## TASK BRIEF
Omitting all images, transcribe the listing word for word.

## SOURCE MATERIAL
'''
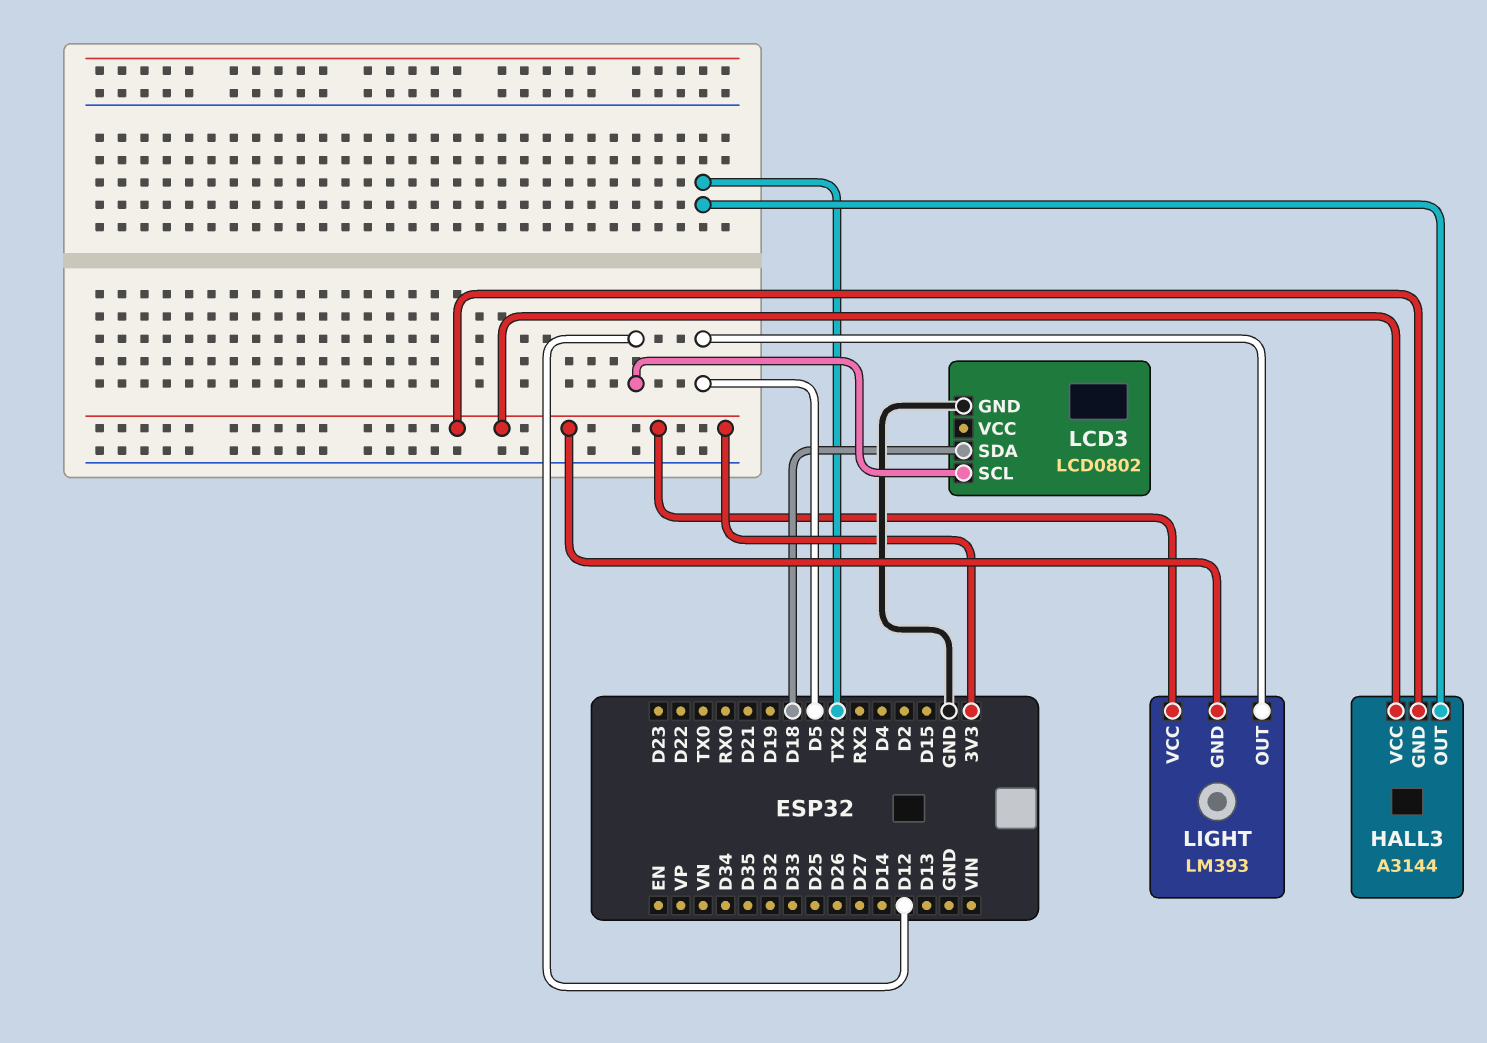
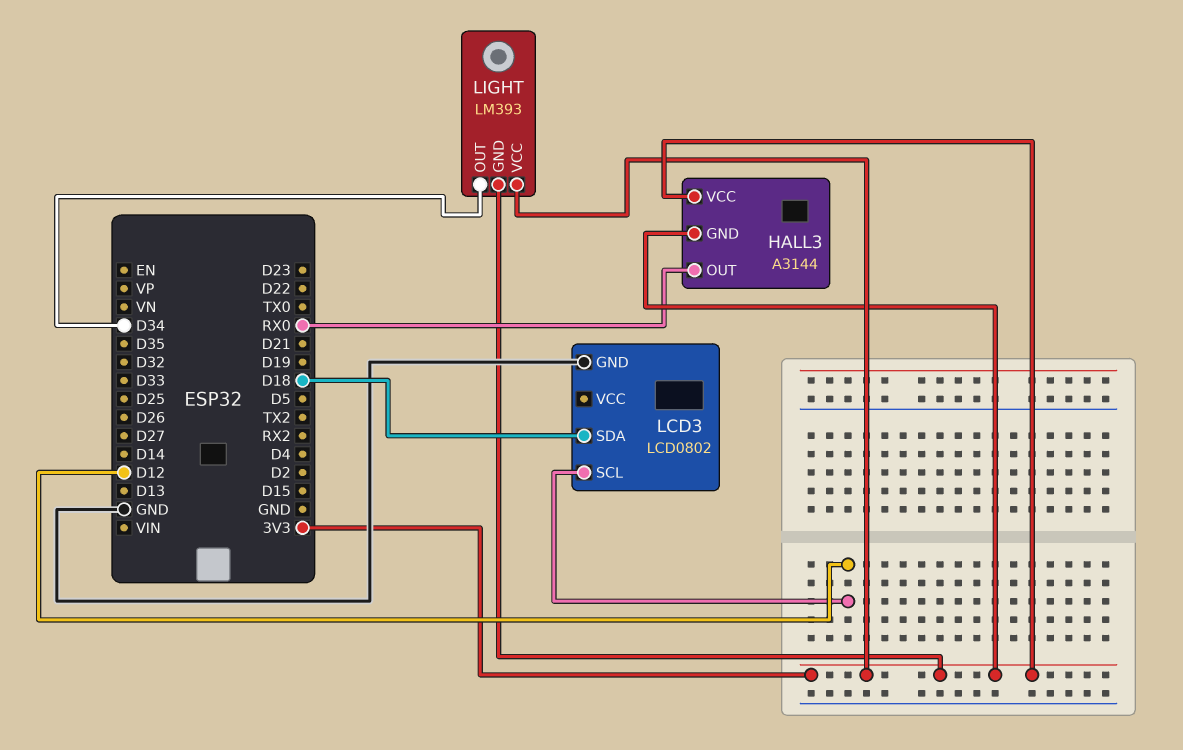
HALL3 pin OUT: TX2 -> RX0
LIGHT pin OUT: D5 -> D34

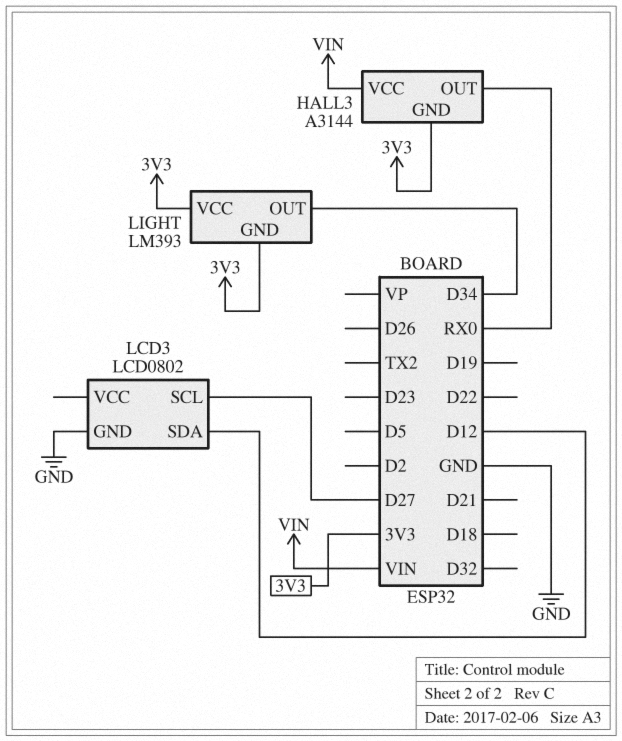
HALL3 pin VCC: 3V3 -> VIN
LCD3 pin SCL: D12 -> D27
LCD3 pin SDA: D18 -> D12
'''
## ANSWER TO THIS PROBLEM
HALL3 pin OUT: TX2 -> RX0
LIGHT pin OUT: D5 -> D34

HALL3 pin VCC: 3V3 -> VIN
LCD3 pin SCL: D12 -> D27
LCD3 pin SDA: D18 -> D12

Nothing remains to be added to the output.